** Data records follows **

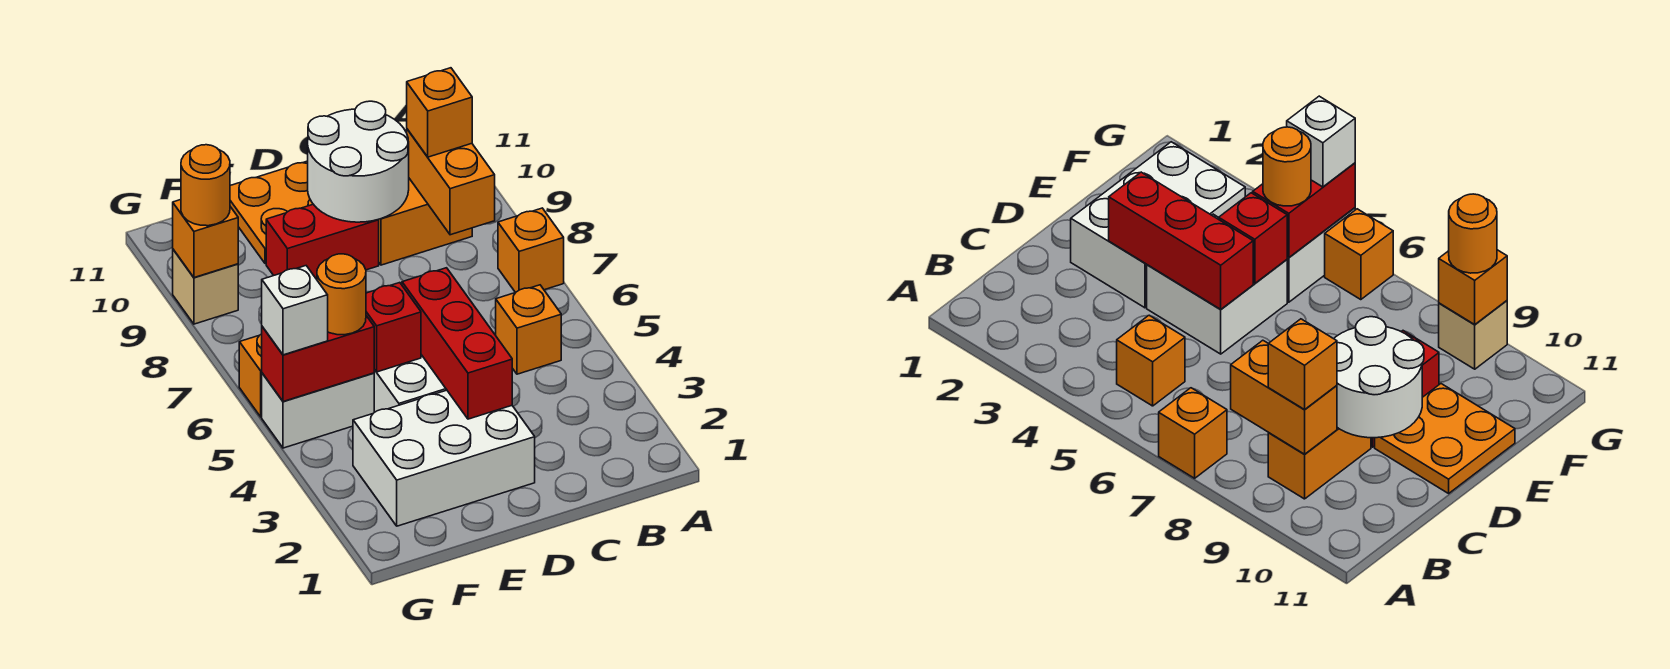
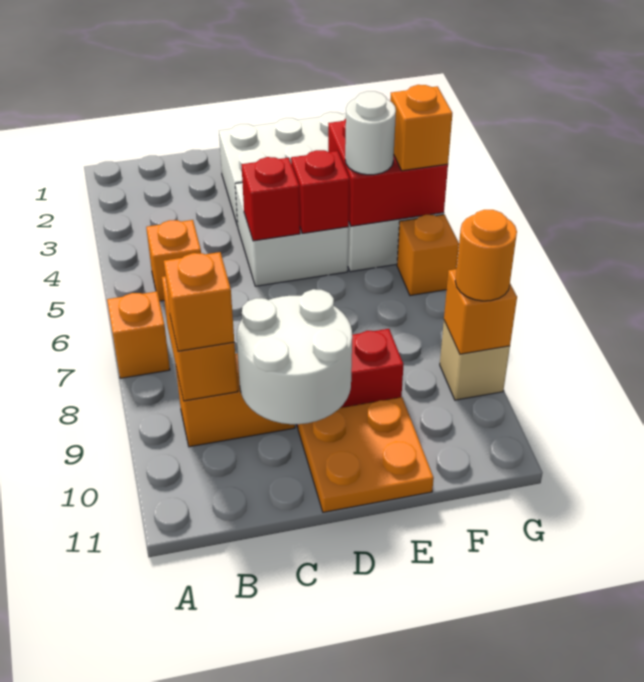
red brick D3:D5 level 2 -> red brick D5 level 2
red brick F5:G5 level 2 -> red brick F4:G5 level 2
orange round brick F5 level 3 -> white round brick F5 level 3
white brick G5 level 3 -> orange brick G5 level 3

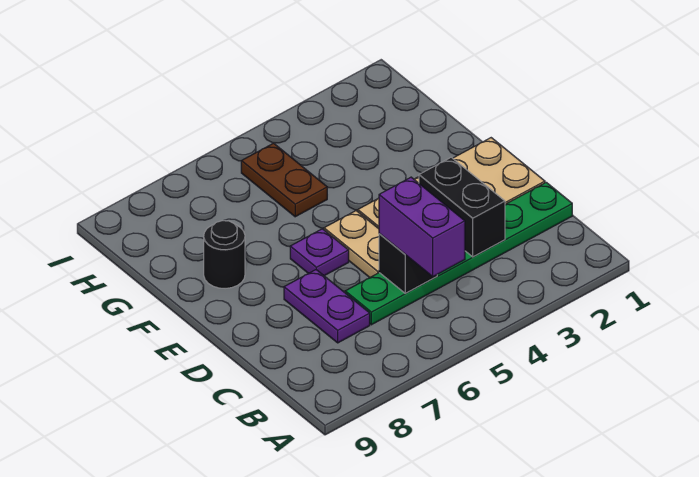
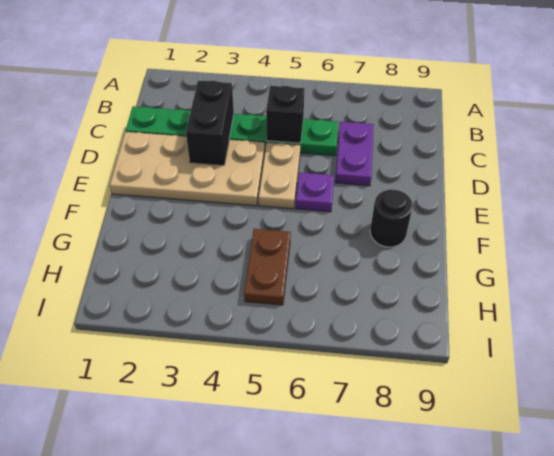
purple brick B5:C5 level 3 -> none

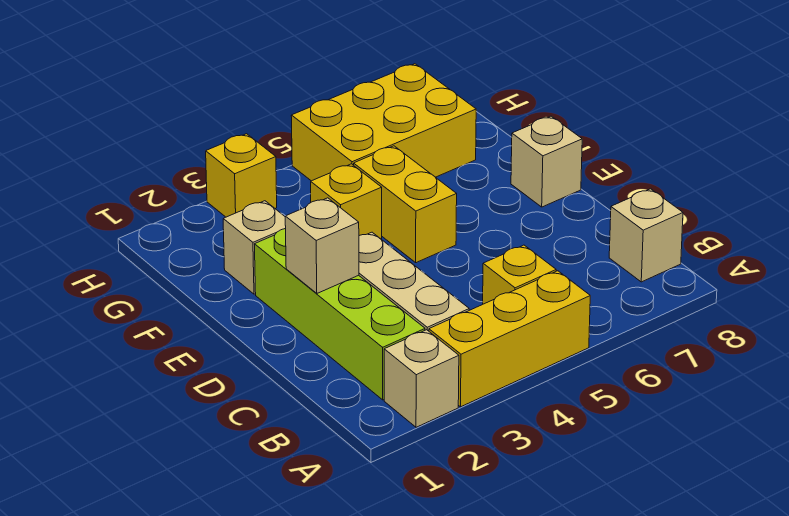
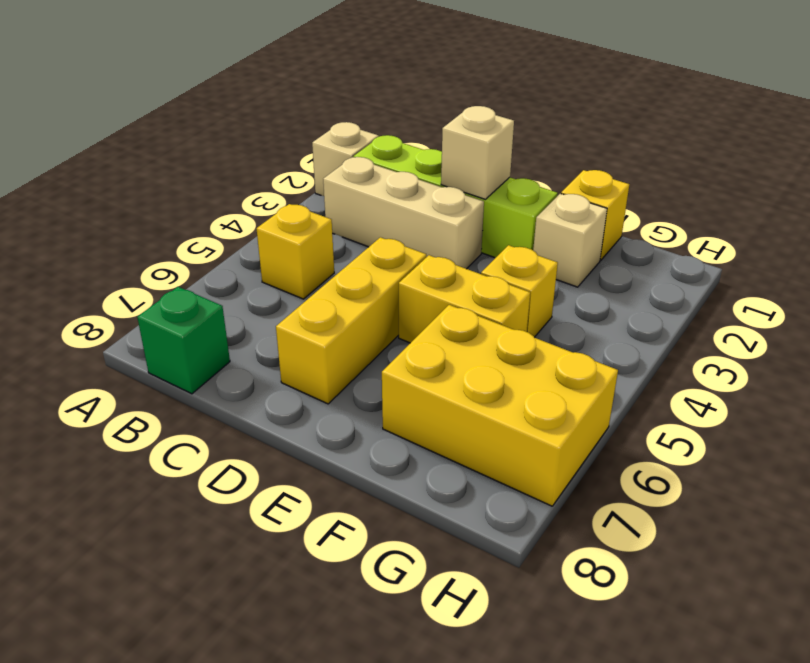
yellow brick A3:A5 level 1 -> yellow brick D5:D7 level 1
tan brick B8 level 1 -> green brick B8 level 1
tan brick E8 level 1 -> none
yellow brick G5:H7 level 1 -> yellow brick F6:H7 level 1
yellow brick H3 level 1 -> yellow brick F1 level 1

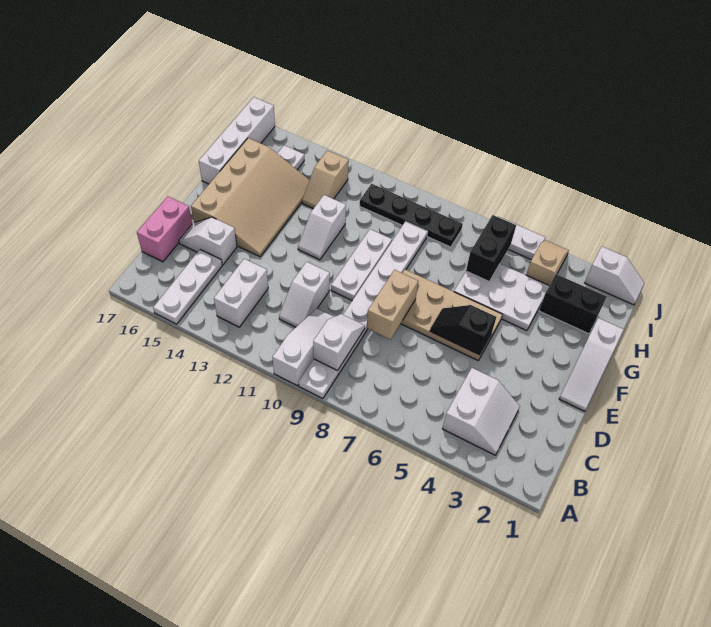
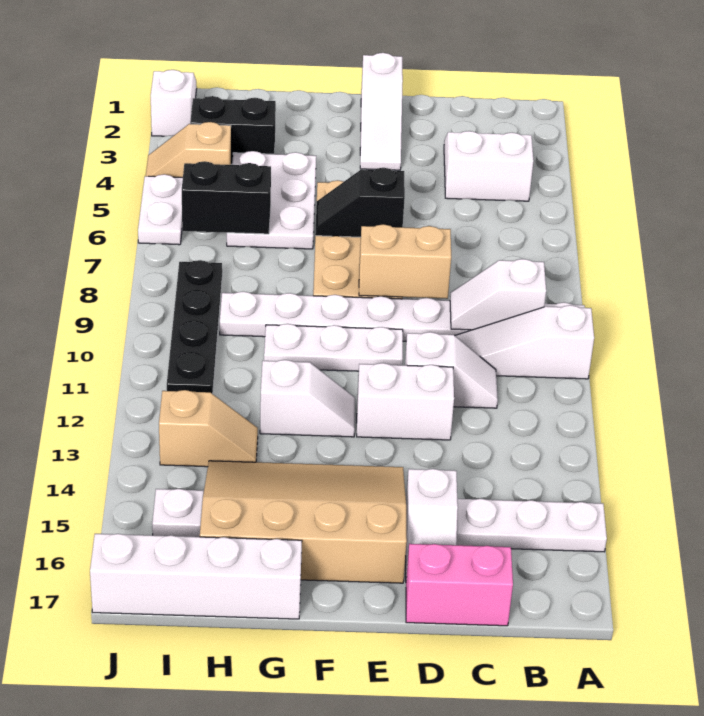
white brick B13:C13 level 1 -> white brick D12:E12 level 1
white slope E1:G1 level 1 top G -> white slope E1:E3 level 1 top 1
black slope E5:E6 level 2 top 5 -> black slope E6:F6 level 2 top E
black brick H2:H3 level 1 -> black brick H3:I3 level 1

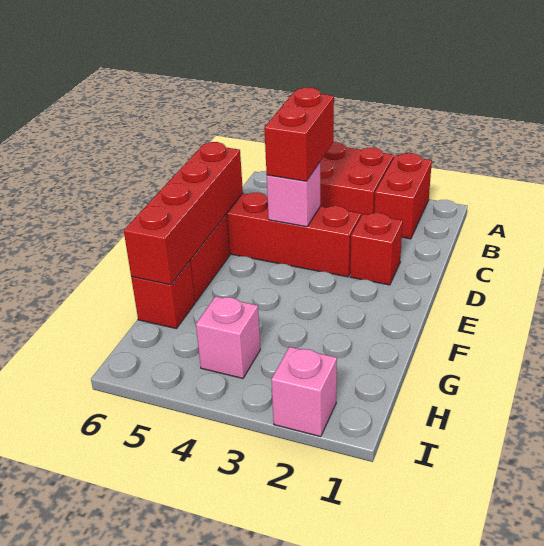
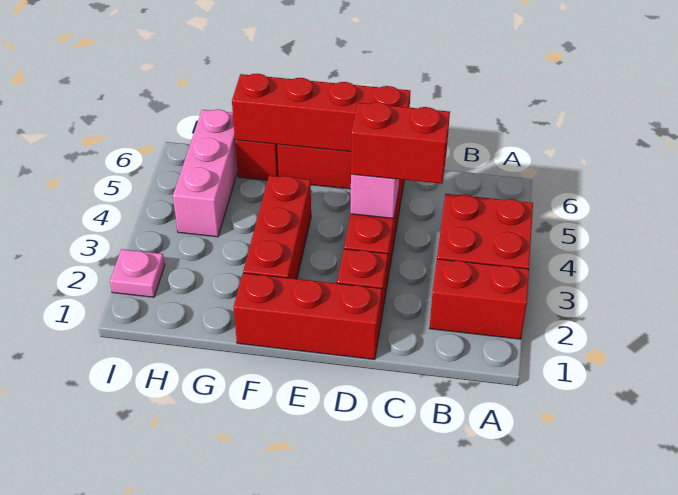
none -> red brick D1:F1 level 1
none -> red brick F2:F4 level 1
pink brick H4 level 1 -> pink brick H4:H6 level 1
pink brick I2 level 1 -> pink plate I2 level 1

** End of Data records **

■ **Work item**
Print all of the records shown above exactly, leaving out each picture.

■ **Solution for this problem**
red brick D3:D5 level 2 -> red brick D5 level 2
red brick F5:G5 level 2 -> red brick F4:G5 level 2
orange round brick F5 level 3 -> white round brick F5 level 3
white brick G5 level 3 -> orange brick G5 level 3

purple brick B5:C5 level 3 -> none

yellow brick A3:A5 level 1 -> yellow brick D5:D7 level 1
tan brick B8 level 1 -> green brick B8 level 1
tan brick E8 level 1 -> none
yellow brick G5:H7 level 1 -> yellow brick F6:H7 level 1
yellow brick H3 level 1 -> yellow brick F1 level 1

white brick B13:C13 level 1 -> white brick D12:E12 level 1
white slope E1:G1 level 1 top G -> white slope E1:E3 level 1 top 1
black slope E5:E6 level 2 top 5 -> black slope E6:F6 level 2 top E
black brick H2:H3 level 1 -> black brick H3:I3 level 1

none -> red brick D1:F1 level 1
none -> red brick F2:F4 level 1
pink brick H4 level 1 -> pink brick H4:H6 level 1
pink brick I2 level 1 -> pink plate I2 level 1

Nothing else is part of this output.